What to do
Print every line below exactly as written, but leave the pictures behind.

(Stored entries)
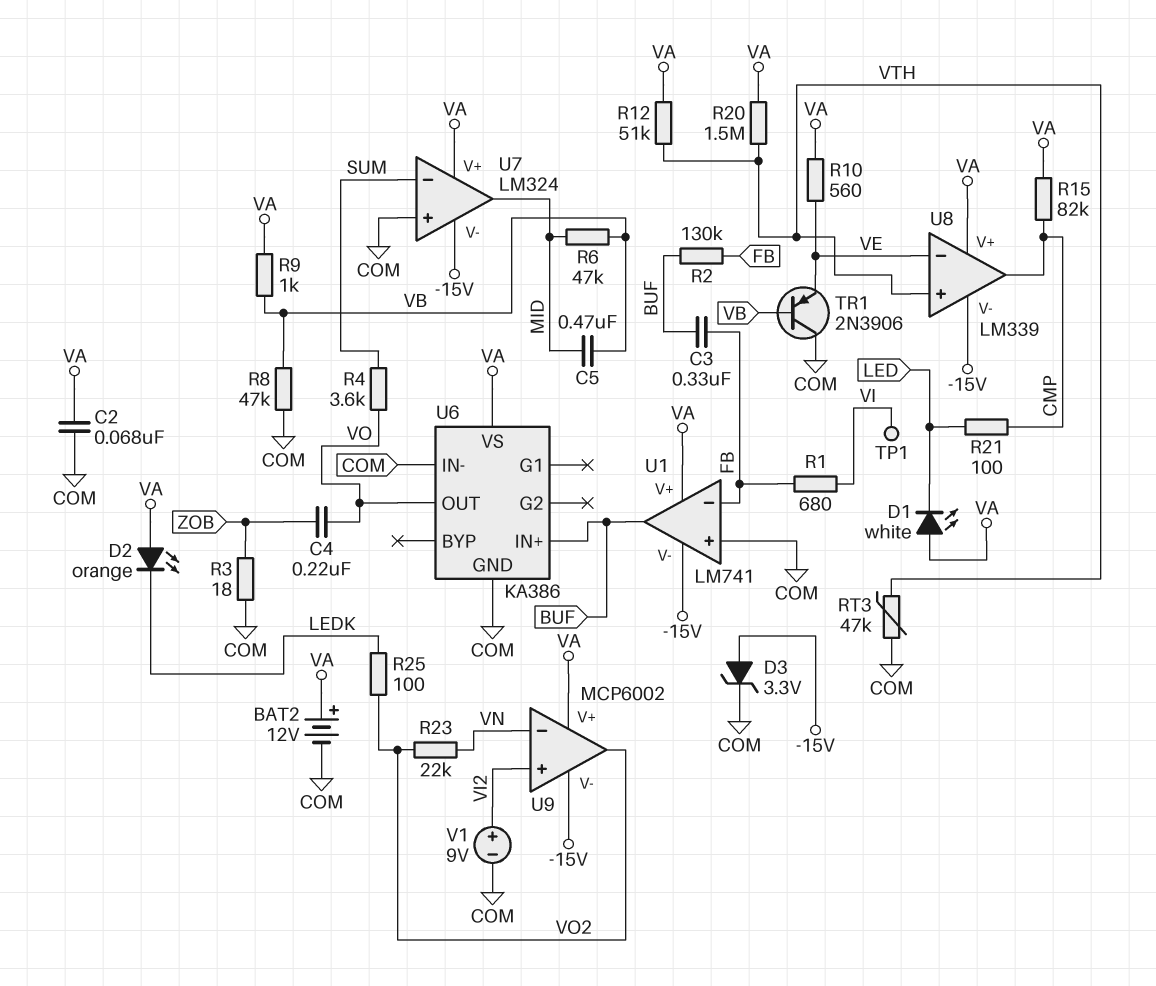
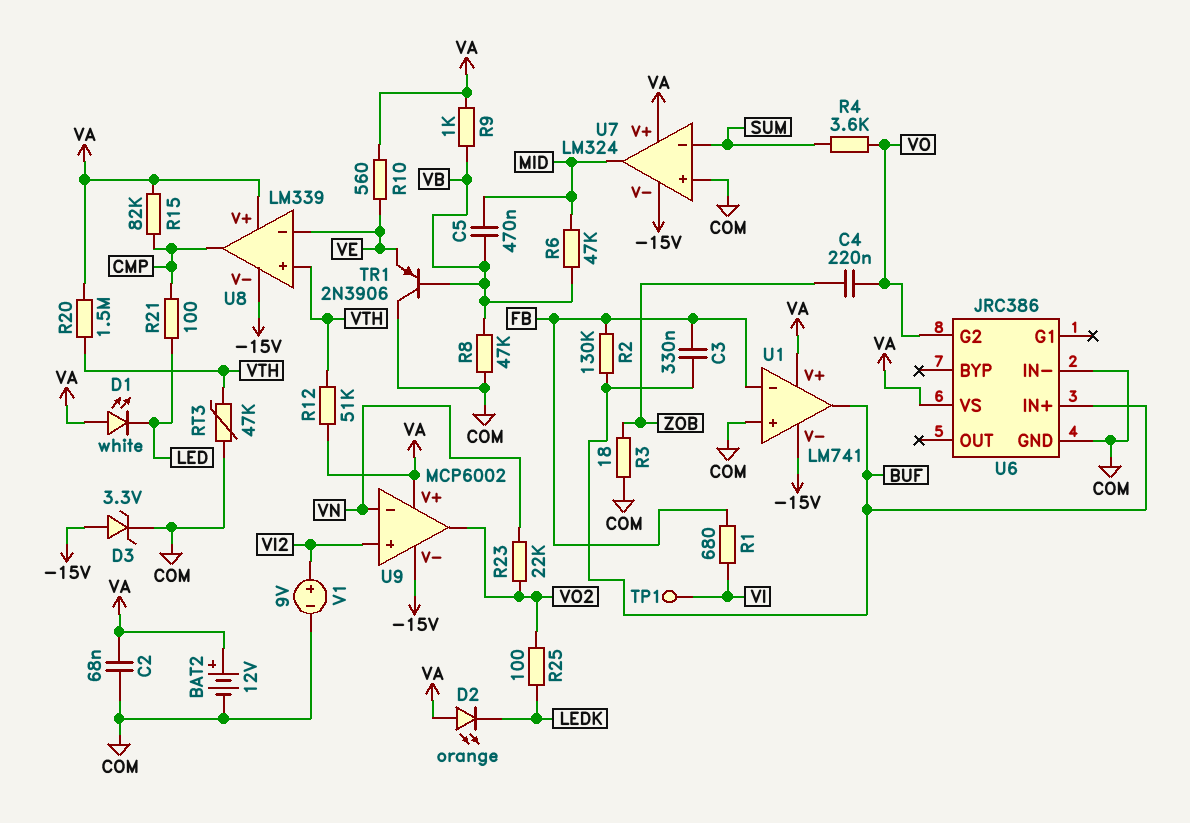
U6: KA386 -> JRC386
U6 pin G2: none -> VO
U6 pin OUT: VO -> none

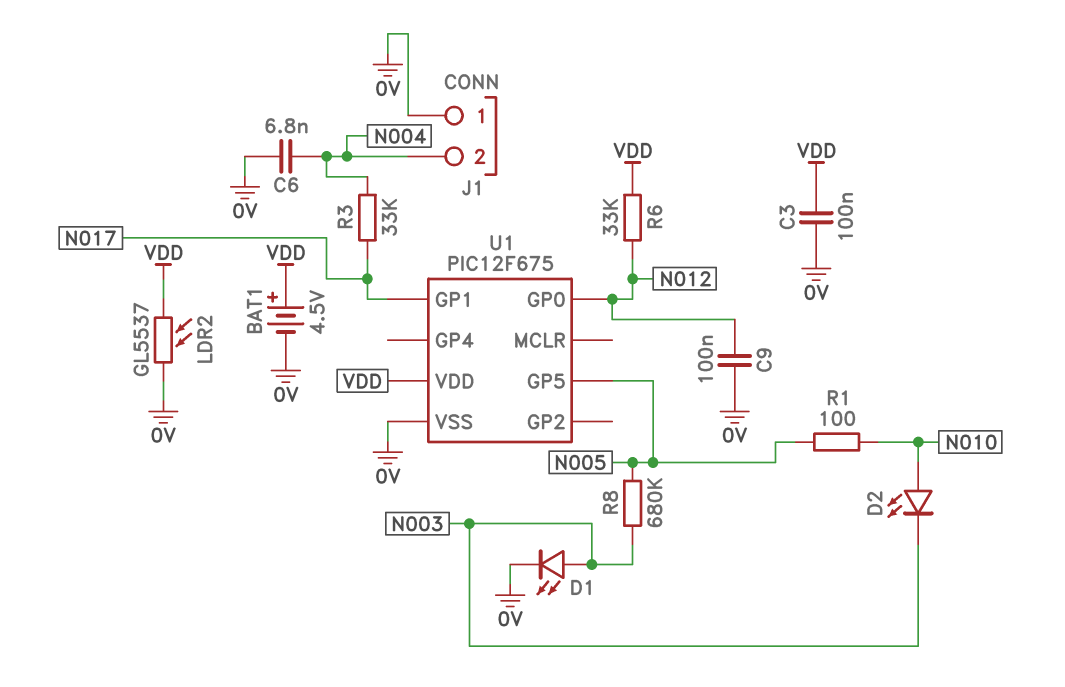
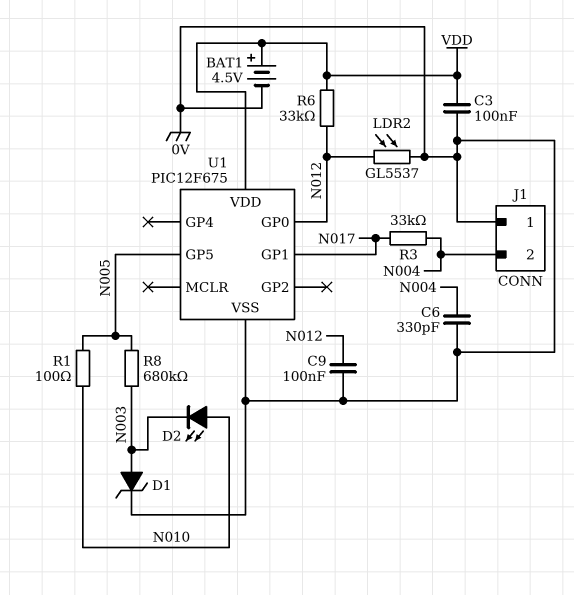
C6: 6.8nF (0V, N004) -> 330pF (0V, N004)
D1: LED (A N003, K 0V) -> zener (A N003, K 0V)
LDR2: GL5537 (0V, VDD) -> GL5537 (0V, N012)

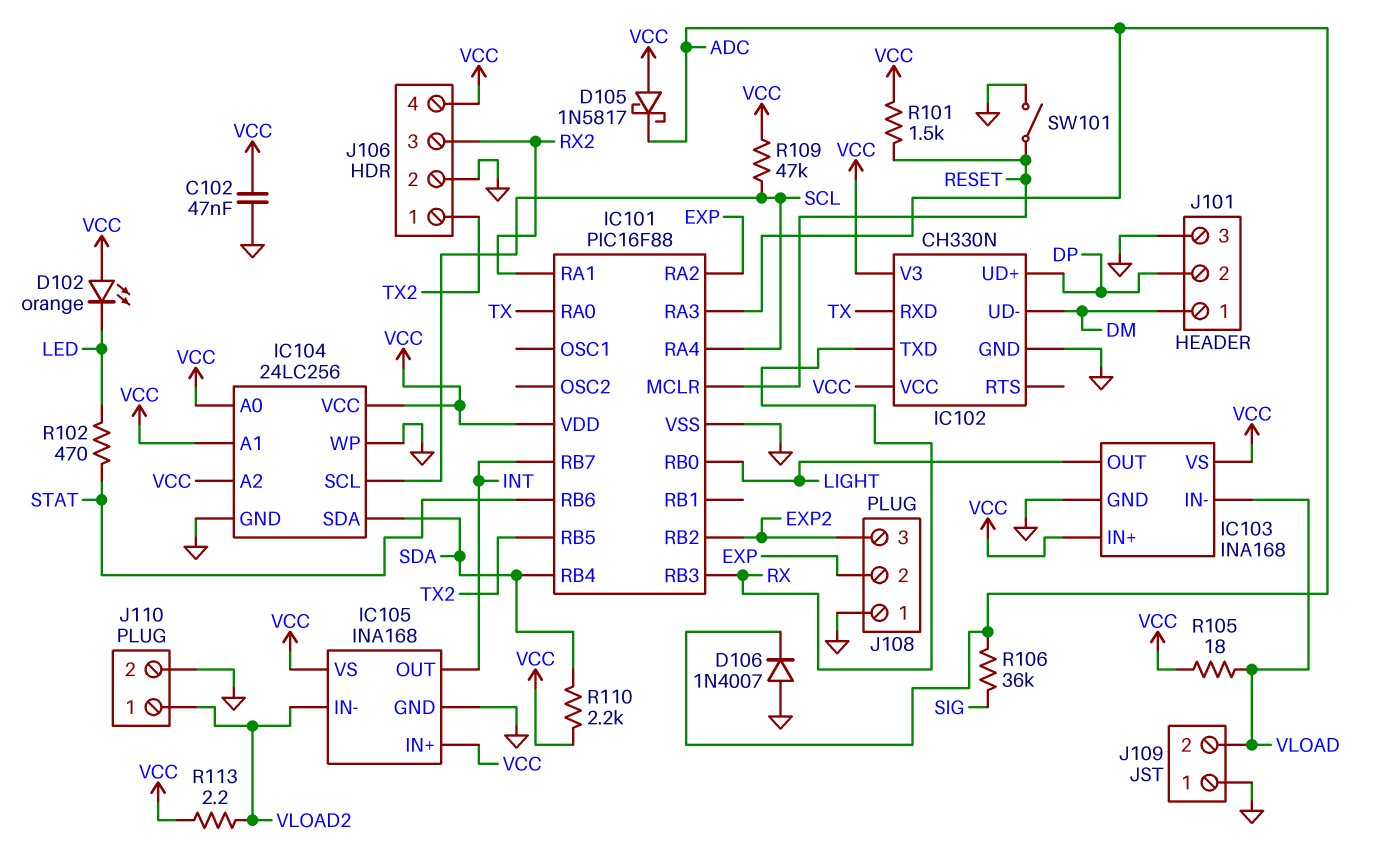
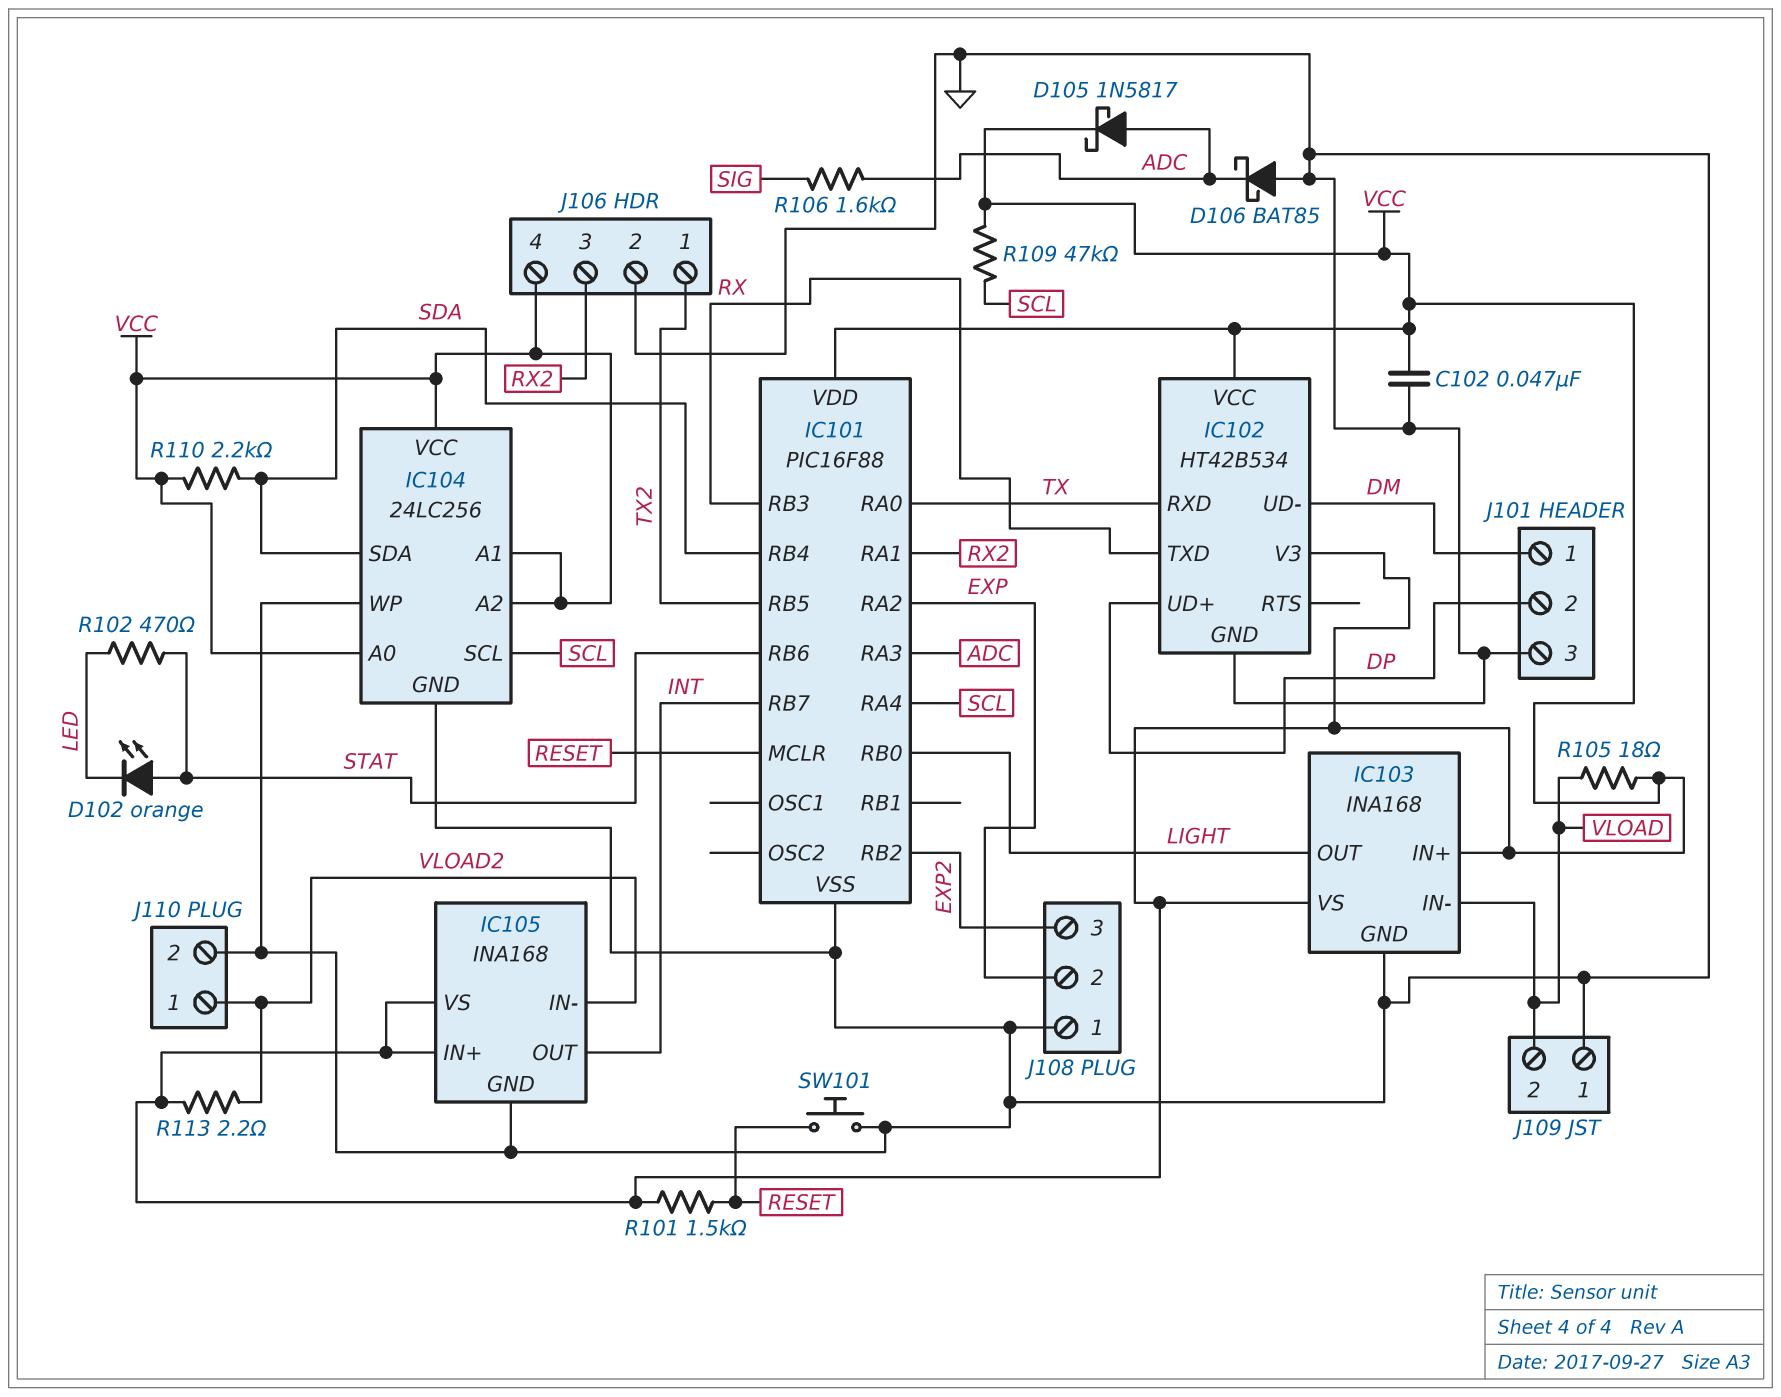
D102: LED orange (A VCC, K LED) -> LED orange (A STAT, K LED)
D105: schottky 1N5817 (A VCC, K ADC) -> schottky 1N5817 (A ADC, K VCC)
D106: diode 1N4007 (A GND, K ADC) -> schottky BAT85 (A GND, K ADC)
IC102: CH330N -> HT42B534
R106: 36k (ADC, SIG) -> 1.6k (ADC, SIG)
SW101: switch (GND, RESET) -> button (GND, RESET)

Task answer
U6: KA386 -> JRC386
U6 pin G2: none -> VO
U6 pin OUT: VO -> none

C6: 6.8nF (0V, N004) -> 330pF (0V, N004)
D1: LED (A N003, K 0V) -> zener (A N003, K 0V)
LDR2: GL5537 (0V, VDD) -> GL5537 (0V, N012)

D102: LED orange (A VCC, K LED) -> LED orange (A STAT, K LED)
D105: schottky 1N5817 (A VCC, K ADC) -> schottky 1N5817 (A ADC, K VCC)
D106: diode 1N4007 (A GND, K ADC) -> schottky BAT85 (A GND, K ADC)
IC102: CH330N -> HT42B534
R106: 36k (ADC, SIG) -> 1.6k (ADC, SIG)
SW101: switch (GND, RESET) -> button (GND, RESET)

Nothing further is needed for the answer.